──────── DATA FOR THIS EXERCISE

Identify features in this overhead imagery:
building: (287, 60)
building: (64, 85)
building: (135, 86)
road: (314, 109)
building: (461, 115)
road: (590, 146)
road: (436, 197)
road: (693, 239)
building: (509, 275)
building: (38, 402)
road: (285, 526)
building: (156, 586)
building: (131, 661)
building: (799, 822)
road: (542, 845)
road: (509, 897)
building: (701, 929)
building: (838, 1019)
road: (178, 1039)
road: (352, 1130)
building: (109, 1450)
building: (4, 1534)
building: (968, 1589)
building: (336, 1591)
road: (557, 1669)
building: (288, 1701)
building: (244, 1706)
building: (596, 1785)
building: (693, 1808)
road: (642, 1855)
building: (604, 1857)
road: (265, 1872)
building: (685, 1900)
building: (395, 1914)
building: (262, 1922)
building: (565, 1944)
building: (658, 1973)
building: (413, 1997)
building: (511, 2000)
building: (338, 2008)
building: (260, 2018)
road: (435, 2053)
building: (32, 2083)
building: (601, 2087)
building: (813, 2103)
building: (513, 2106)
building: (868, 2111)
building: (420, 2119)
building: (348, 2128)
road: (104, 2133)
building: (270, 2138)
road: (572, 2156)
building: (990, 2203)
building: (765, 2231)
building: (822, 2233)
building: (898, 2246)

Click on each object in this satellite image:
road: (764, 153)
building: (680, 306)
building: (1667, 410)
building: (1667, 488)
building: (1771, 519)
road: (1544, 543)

────────────────

WHAT NEEDS TO BE DONE:
Only the lines from the one with "Click on each" through the final line above belong in the answer, each retyped exactly.

SOLUTION TO THIS PROBLEM:
Click on each object in this satellite image:
road: (764, 153)
building: (680, 306)
building: (1667, 410)
building: (1667, 488)
building: (1771, 519)
road: (1544, 543)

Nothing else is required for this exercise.